• **AVAILABLE RECORDS**:
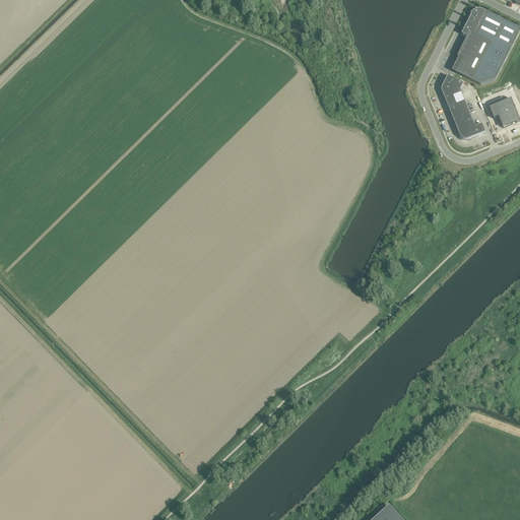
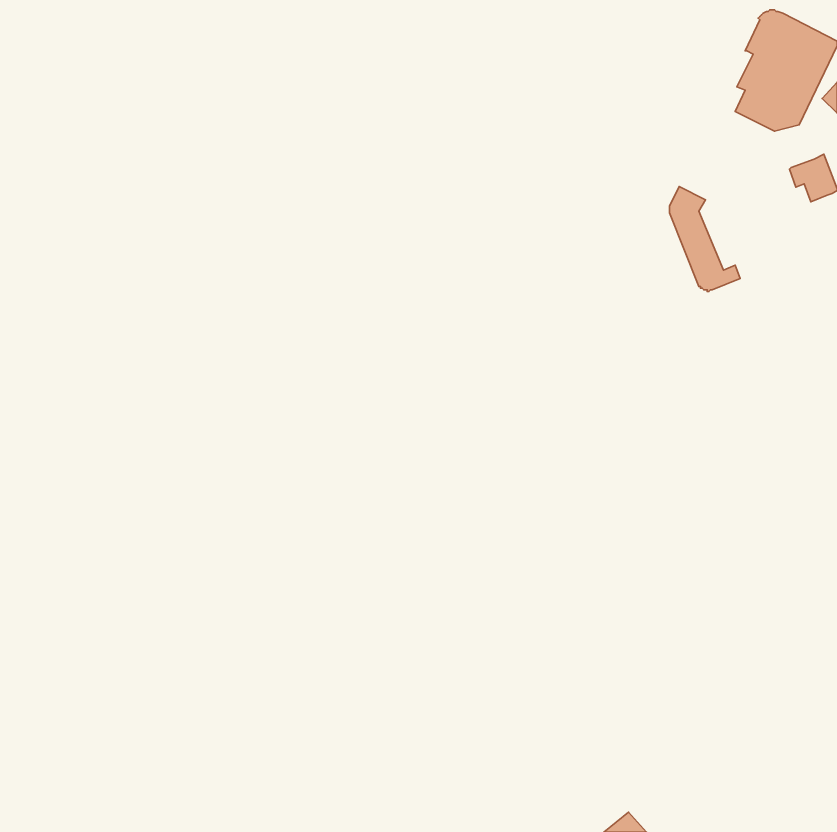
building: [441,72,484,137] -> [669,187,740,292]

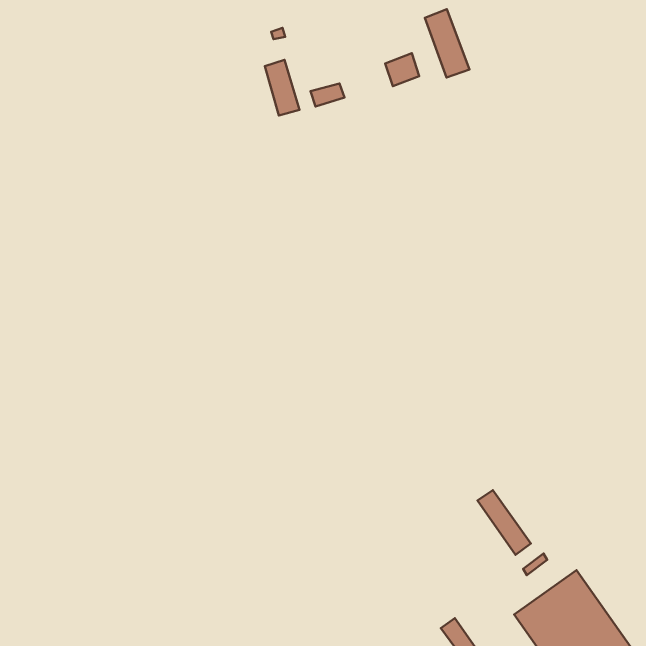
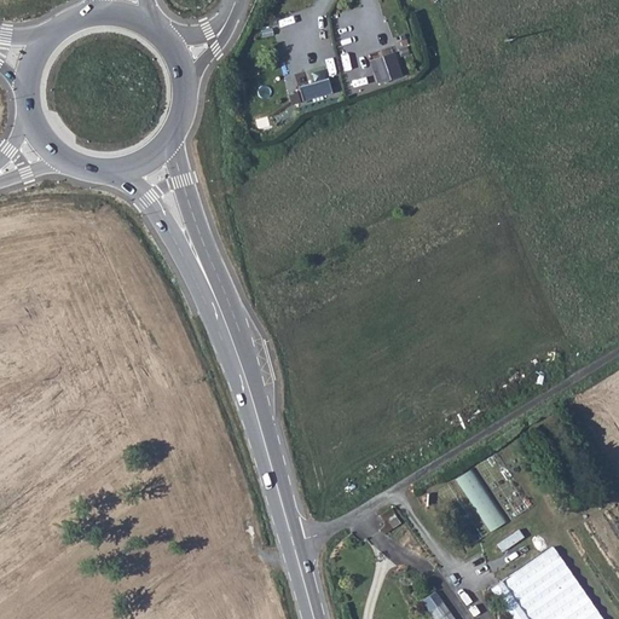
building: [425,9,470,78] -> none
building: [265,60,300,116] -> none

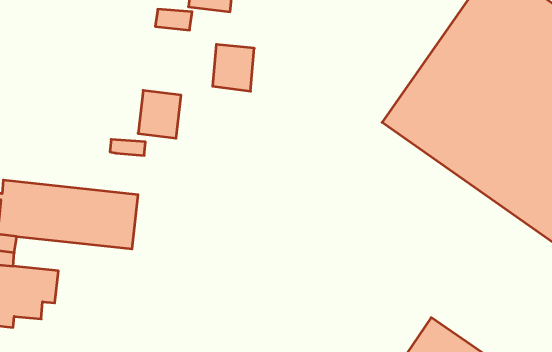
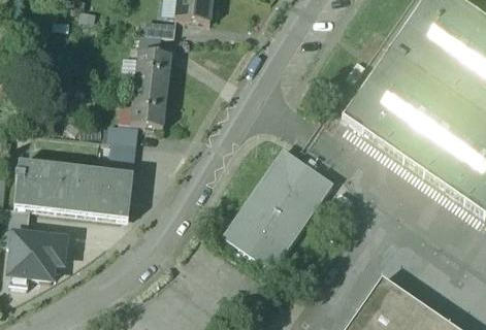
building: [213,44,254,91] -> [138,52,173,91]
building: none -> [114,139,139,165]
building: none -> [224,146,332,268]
---
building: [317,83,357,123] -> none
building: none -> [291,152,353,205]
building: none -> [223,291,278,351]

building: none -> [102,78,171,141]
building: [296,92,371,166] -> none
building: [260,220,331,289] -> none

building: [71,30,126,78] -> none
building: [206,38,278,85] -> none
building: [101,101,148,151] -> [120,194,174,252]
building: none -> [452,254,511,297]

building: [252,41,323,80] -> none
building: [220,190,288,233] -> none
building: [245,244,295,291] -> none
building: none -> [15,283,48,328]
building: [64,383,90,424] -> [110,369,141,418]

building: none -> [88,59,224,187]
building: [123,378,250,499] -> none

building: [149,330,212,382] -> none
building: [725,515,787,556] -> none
--
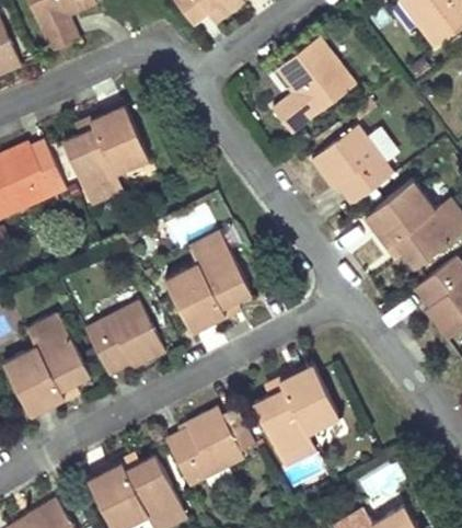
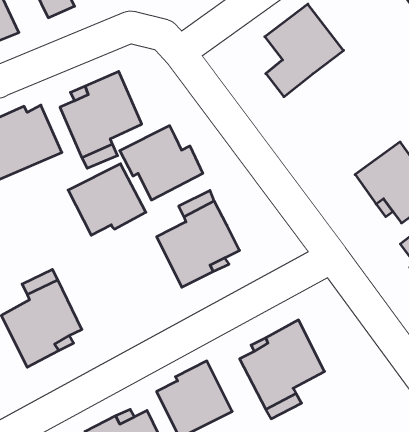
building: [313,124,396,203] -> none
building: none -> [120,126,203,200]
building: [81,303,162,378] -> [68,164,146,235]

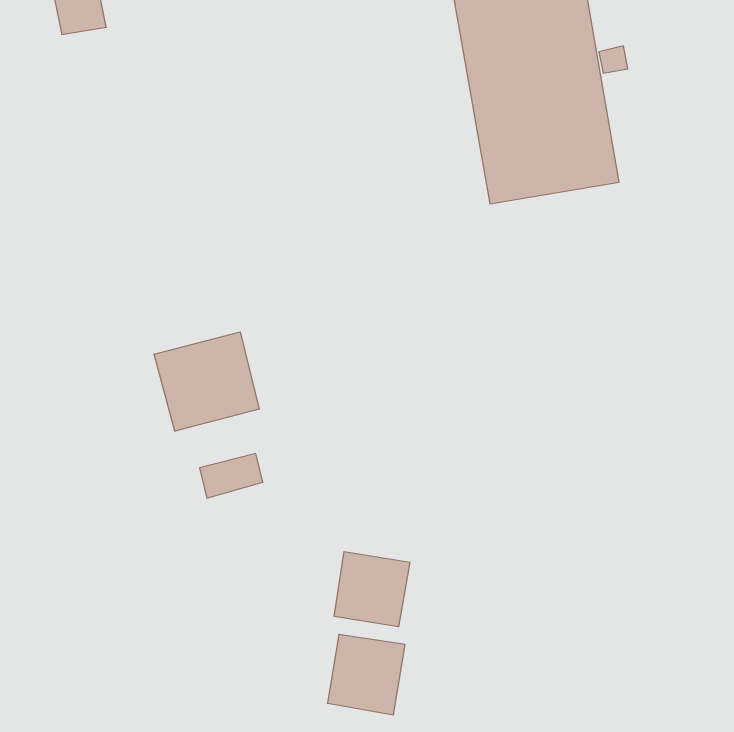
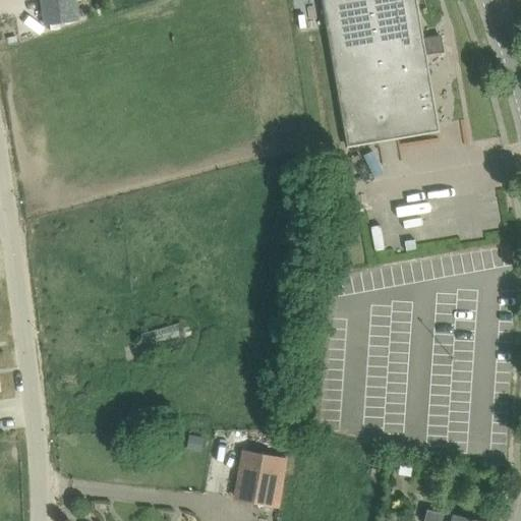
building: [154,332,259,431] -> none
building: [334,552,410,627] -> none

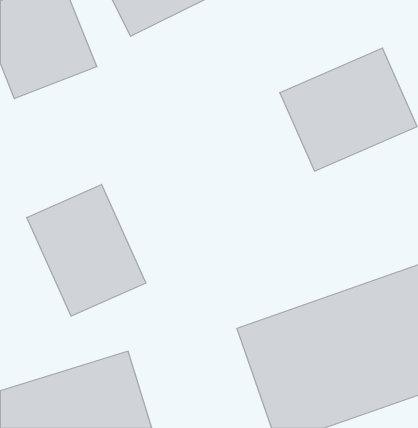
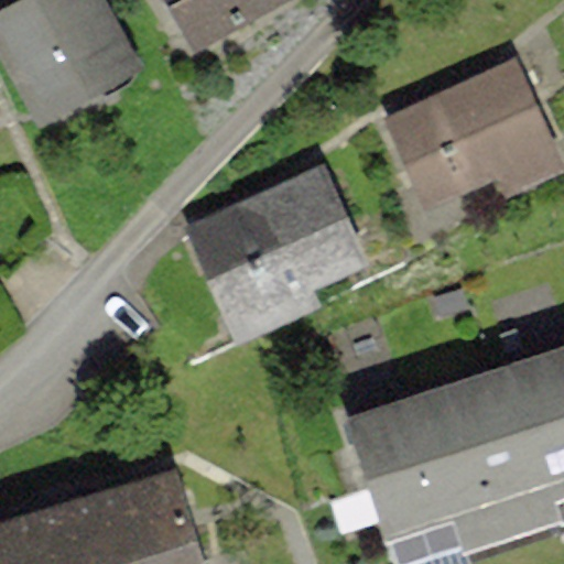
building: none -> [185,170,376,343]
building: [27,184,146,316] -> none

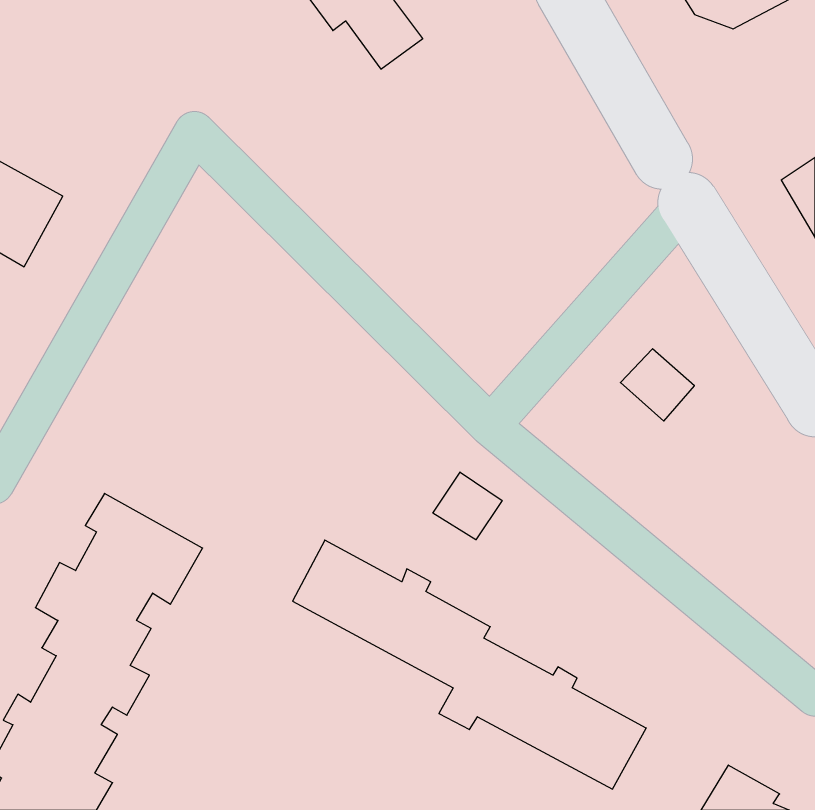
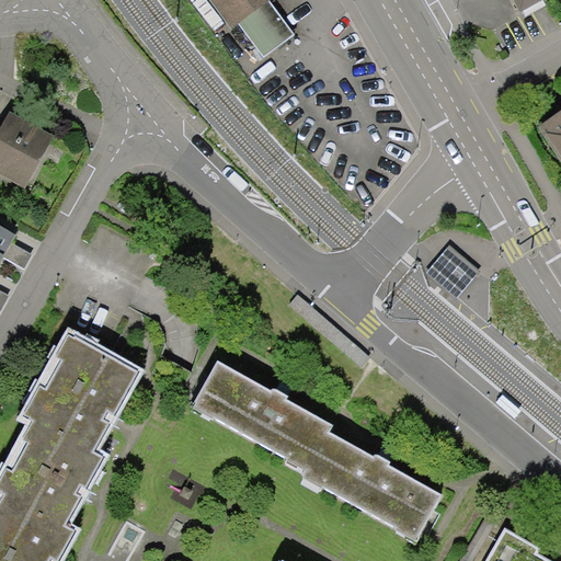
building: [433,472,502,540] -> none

• **TASK DIRECTIONS**: All that should be printed is the run of lines above from the one with "building: [334,552,410,627] -> none" through the one with "building: [433,472,502,540] -> none", both included, exactly as given, with pictures left out.

• **TASK SOLUTION**:
building: [334,552,410,627] -> none

building: none -> [185,170,376,343]
building: [27,184,146,316] -> none

building: [433,472,502,540] -> none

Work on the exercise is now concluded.